- WORK ITEM
All lines from the one holding "R1: 33k (GND, SEL0) -> 33k (GND, T3)" through the last line of the entries below must be transcribed exactly, and no others. Pictures do not go in.

[EXCERPTED DATA — start]

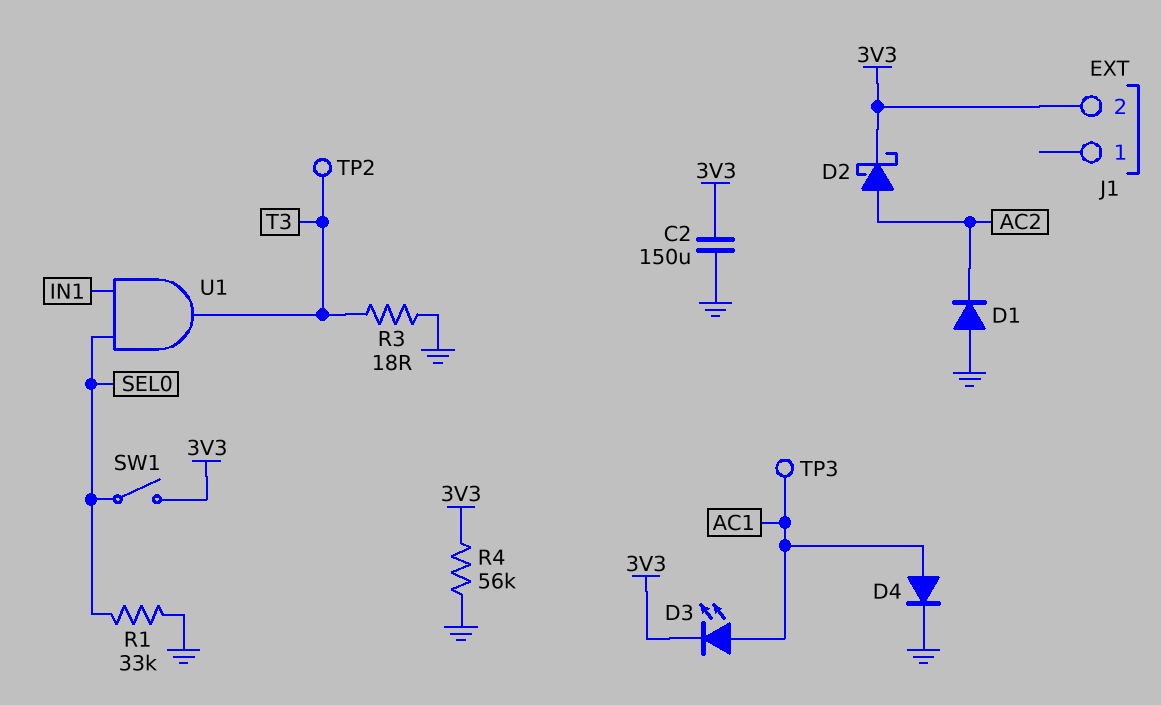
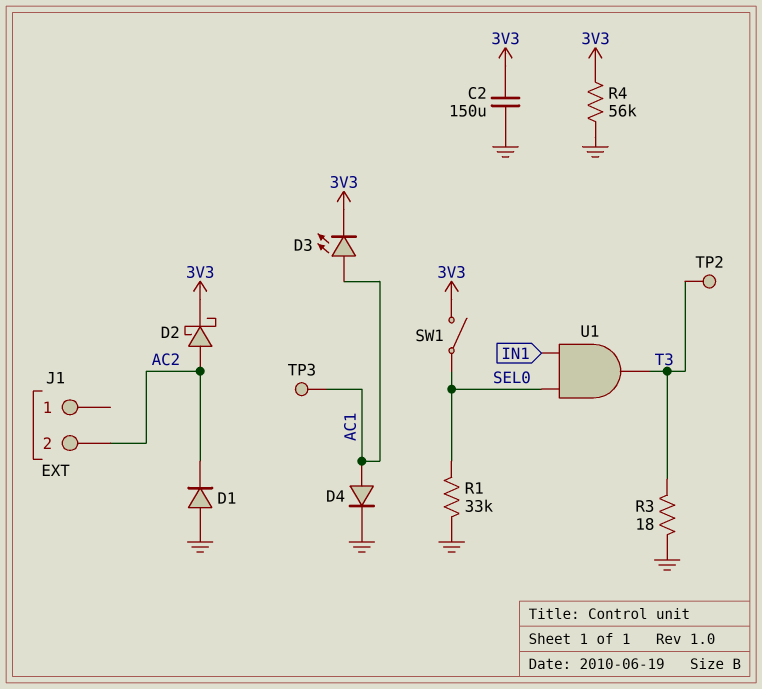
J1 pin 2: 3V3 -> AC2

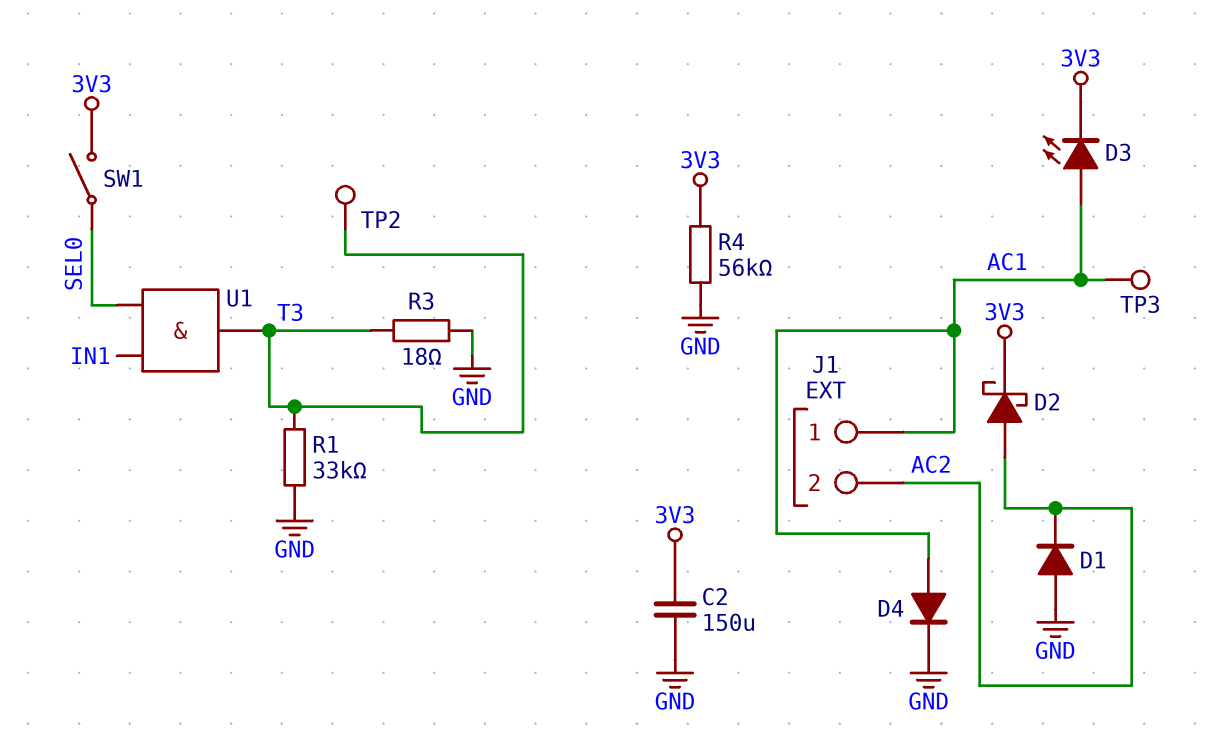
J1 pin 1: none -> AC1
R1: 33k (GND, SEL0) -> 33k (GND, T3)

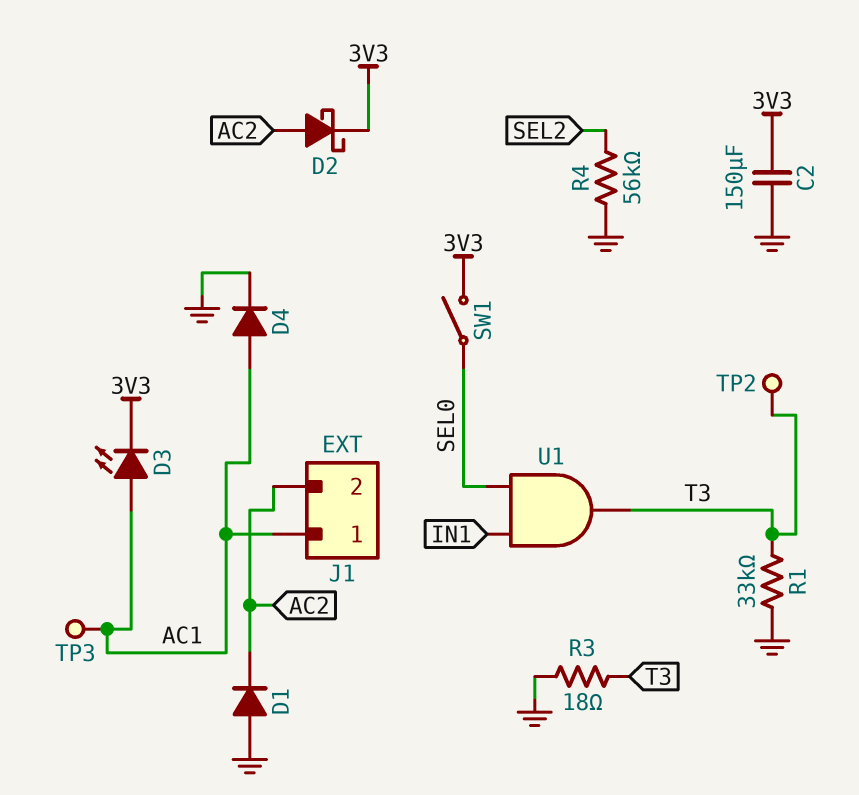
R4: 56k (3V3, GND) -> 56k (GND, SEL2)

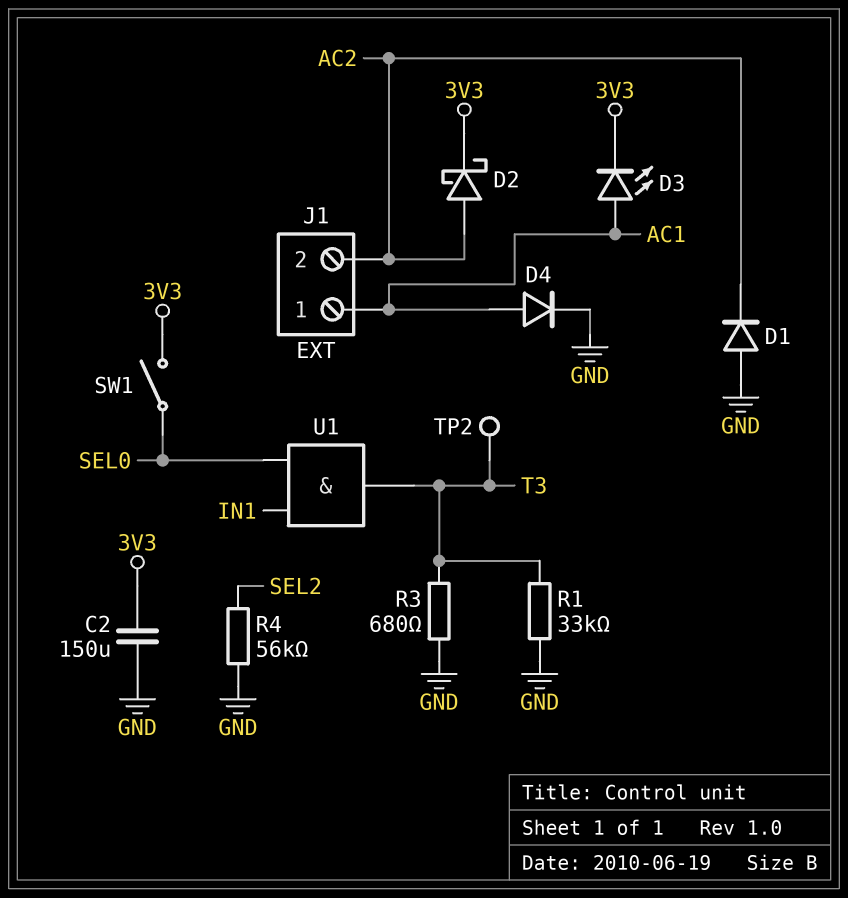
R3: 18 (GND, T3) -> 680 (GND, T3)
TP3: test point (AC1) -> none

[EXCERPTED DATA — finish]

- EXPECTED ANSWER
R1: 33k (GND, SEL0) -> 33k (GND, T3)

R4: 56k (3V3, GND) -> 56k (GND, SEL2)

R3: 18 (GND, T3) -> 680 (GND, T3)
TP3: test point (AC1) -> none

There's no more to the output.